Instructions to follow: The data must be given again exactly as written, with all images omitted.
[The data — start]
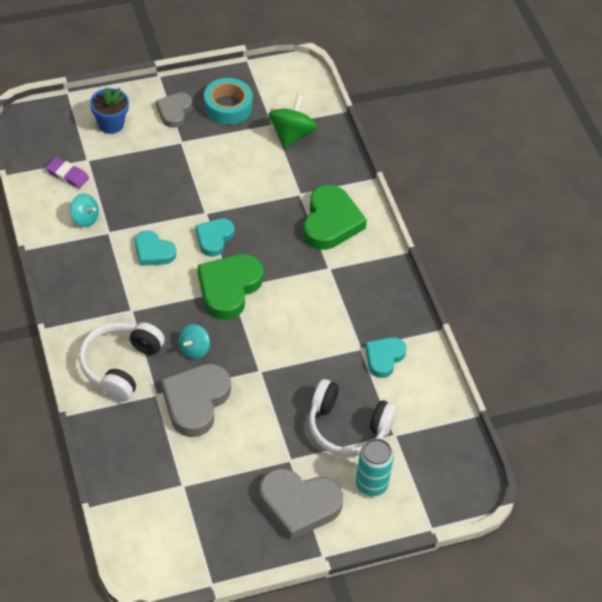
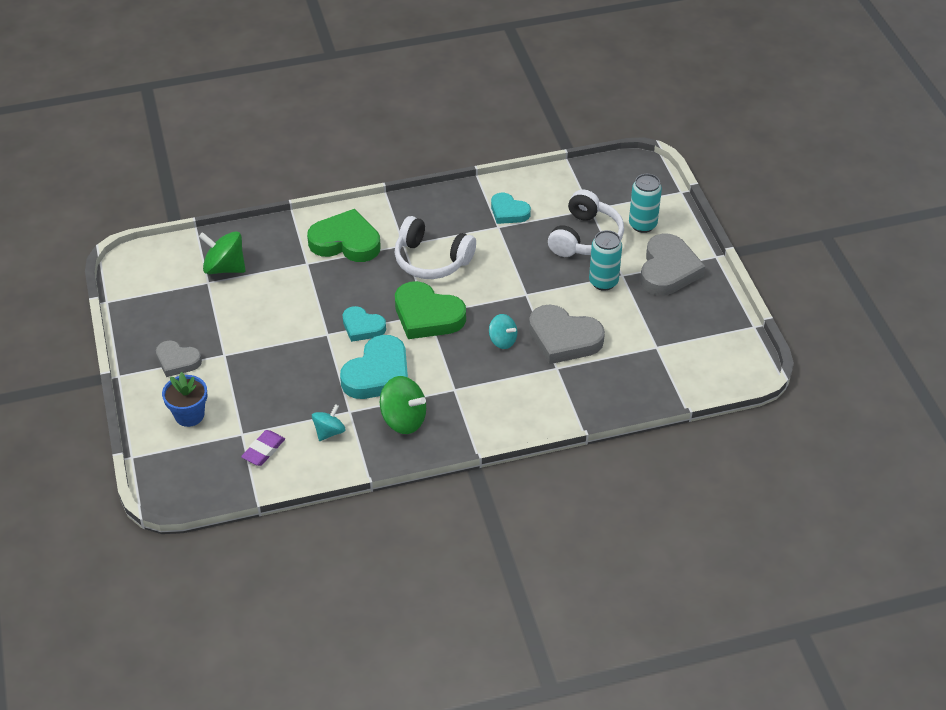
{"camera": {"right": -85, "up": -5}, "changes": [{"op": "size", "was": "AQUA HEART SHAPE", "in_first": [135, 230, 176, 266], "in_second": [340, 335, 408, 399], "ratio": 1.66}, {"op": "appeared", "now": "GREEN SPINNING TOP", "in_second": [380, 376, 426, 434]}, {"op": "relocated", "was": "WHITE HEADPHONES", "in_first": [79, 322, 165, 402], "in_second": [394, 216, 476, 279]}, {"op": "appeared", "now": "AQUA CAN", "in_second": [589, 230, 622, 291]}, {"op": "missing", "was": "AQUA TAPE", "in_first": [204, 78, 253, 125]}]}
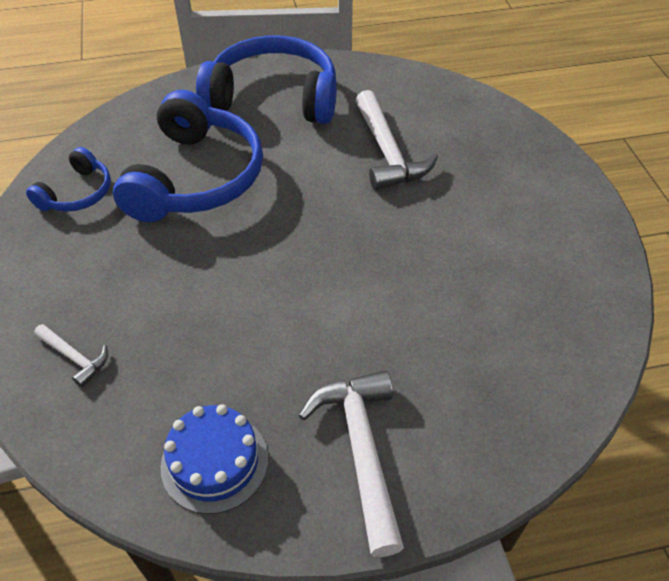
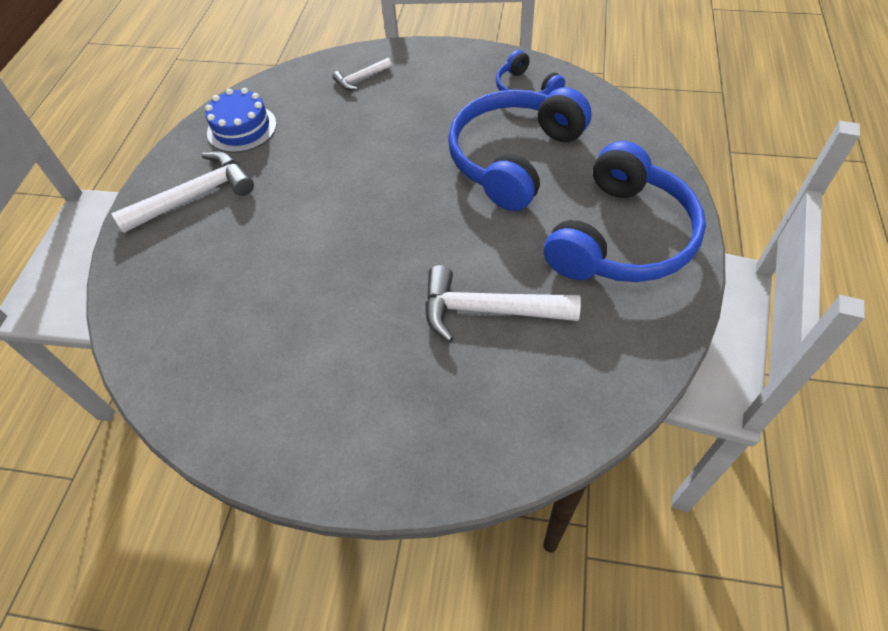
{"camera": {"right": 115, "up": 5}, "changes": [{"op": "spun", "was": "WHITE CLAW HAMMER", "in_first": [298, 370, 404, 557], "in_second": [111, 151, 254, 233], "clockwise": -45}, {"op": "spun", "was": "COBALT HEADPHONES", "in_first": [113, 90, 263, 222], "in_second": [448, 87, 591, 211], "clockwise": 90}]}
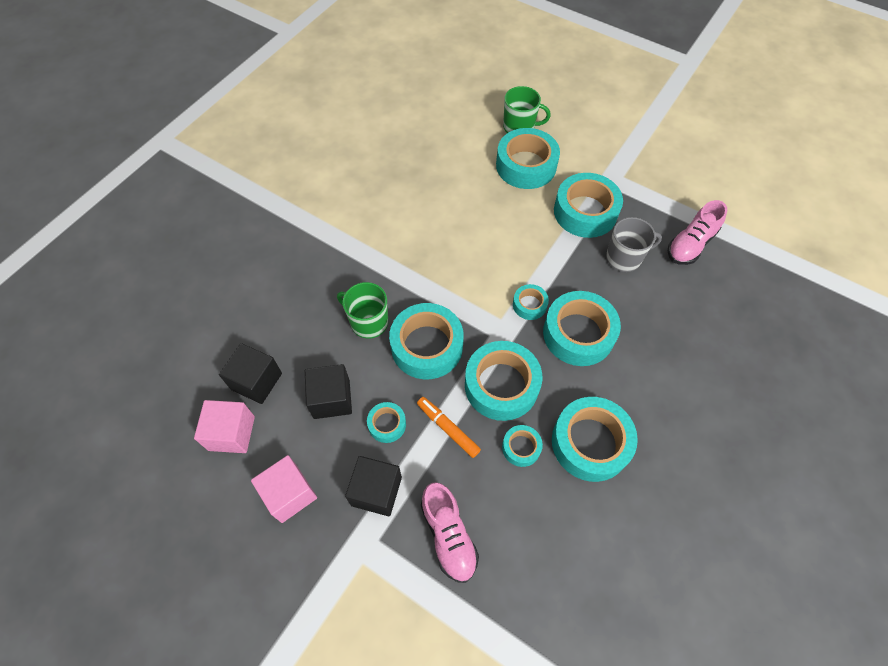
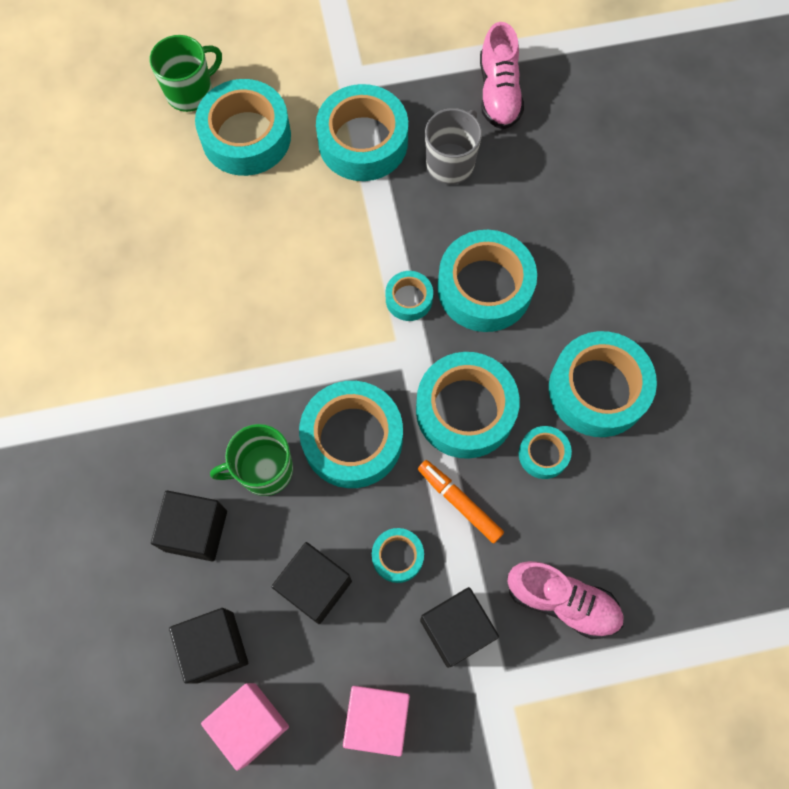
{"camera": {"right": -45, "up": 10}, "changes": [{"op": "appeared", "now": "EBONY BLOCK", "in_second": [151, 491, 227, 562]}, {"op": "spun", "was": "BRIGHT ORANGE MARKER", "in_first": [417, 397, 481, 458], "in_second": [418, 460, 504, 543], "clockwise": 45}]}
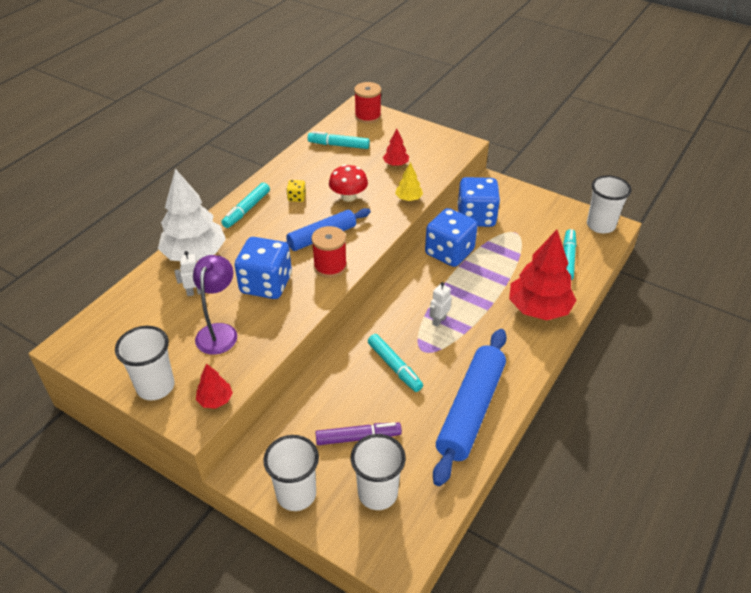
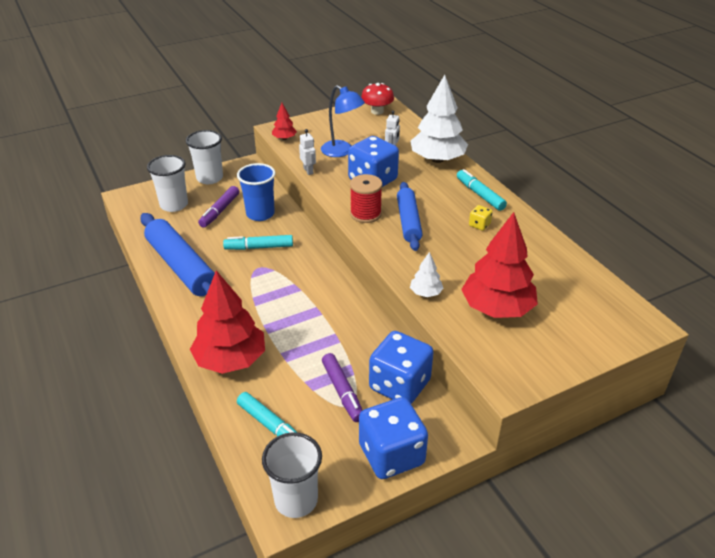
{"camera": {"right": 120, "up": -5}, "changes": [{"op": "appeared", "now": "COBALT BEAKER", "in_second": [237, 163, 276, 221]}, {"op": "relocated", "was": "WHITE ROBOT FIGURE", "in_first": [429, 282, 452, 327], "in_second": [299, 129, 316, 175]}, {"op": "colour", "was": "VIOLET LAMP", "now": "COBALT LAMP", "in_first": [193, 255, 237, 355], "in_second": [321, 85, 365, 157]}, {"op": "appeared", "now": "VIOLET MARKER", "in_second": [322, 353, 363, 422]}, {"op": "relocated", "was": "COBALT DICE", "in_first": [425, 208, 478, 267], "in_second": [359, 397, 428, 479]}, {"op": "relocated", "was": "RED TOADSTOOL", "in_first": [329, 164, 368, 202], "in_second": [361, 83, 394, 115]}, {"op": "colour", "was": "BRIGHT YELLOW FIR TREE", "now": "WHITE FIR TREE", "in_first": [395, 162, 423, 201], "in_second": [410, 252, 443, 297]}, {"op": "size", "was": "RED FIR TREE", "in_first": [383, 129, 409, 166], "in_second": [461, 212, 538, 318], "ratio": 2.18}, {"op": "missing", "was": "WHITE BEAKER", "in_first": [115, 326, 175, 400]}, {"op": "missing", "was": "AQUA MARKER", "in_first": [308, 131, 370, 149]}, {"op": "missing", "was": "RED REEL OF THREAD", "in_first": [354, 82, 381, 123]}]}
[The data — finish]
Reply:
{"camera": {"right": -85, "up": -5}, "changes": [{"op": "size", "was": "AQUA HEART SHAPE", "in_first": [135, 230, 176, 266], "in_second": [340, 335, 408, 399], "ratio": 1.66}, {"op": "appeared", "now": "GREEN SPINNING TOP", "in_second": [380, 376, 426, 434]}, {"op": "relocated", "was": "WHITE HEADPHONES", "in_first": [79, 322, 165, 402], "in_second": [394, 216, 476, 279]}, {"op": "appeared", "now": "AQUA CAN", "in_second": [589, 230, 622, 291]}, {"op": "missing", "was": "AQUA TAPE", "in_first": [204, 78, 253, 125]}]}
{"camera": {"right": 115, "up": 5}, "changes": [{"op": "spun", "was": "WHITE CLAW HAMMER", "in_first": [298, 370, 404, 557], "in_second": [111, 151, 254, 233], "clockwise": -45}, {"op": "spun", "was": "COBALT HEADPHONES", "in_first": [113, 90, 263, 222], "in_second": [448, 87, 591, 211], "clockwise": 90}]}
{"camera": {"right": -45, "up": 10}, "changes": [{"op": "appeared", "now": "EBONY BLOCK", "in_second": [151, 491, 227, 562]}, {"op": "spun", "was": "BRIGHT ORANGE MARKER", "in_first": [417, 397, 481, 458], "in_second": [418, 460, 504, 543], "clockwise": 45}]}
{"camera": {"right": 120, "up": -5}, "changes": [{"op": "appeared", "now": "COBALT BEAKER", "in_second": [237, 163, 276, 221]}, {"op": "relocated", "was": "WHITE ROBOT FIGURE", "in_first": [429, 282, 452, 327], "in_second": [299, 129, 316, 175]}, {"op": "colour", "was": "VIOLET LAMP", "now": "COBALT LAMP", "in_first": [193, 255, 237, 355], "in_second": [321, 85, 365, 157]}, {"op": "appeared", "now": "VIOLET MARKER", "in_second": [322, 353, 363, 422]}, {"op": "relocated", "was": "COBALT DICE", "in_first": [425, 208, 478, 267], "in_second": [359, 397, 428, 479]}, {"op": "relocated", "was": "RED TOADSTOOL", "in_first": [329, 164, 368, 202], "in_second": [361, 83, 394, 115]}, {"op": "colour", "was": "BRIGHT YELLOW FIR TREE", "now": "WHITE FIR TREE", "in_first": [395, 162, 423, 201], "in_second": [410, 252, 443, 297]}, {"op": "size", "was": "RED FIR TREE", "in_first": [383, 129, 409, 166], "in_second": [461, 212, 538, 318], "ratio": 2.18}, {"op": "missing", "was": "WHITE BEAKER", "in_first": [115, 326, 175, 400]}, {"op": "missing", "was": "AQUA MARKER", "in_first": [308, 131, 370, 149]}, {"op": "missing", "was": "RED REEL OF THREAD", "in_first": [354, 82, 381, 123]}]}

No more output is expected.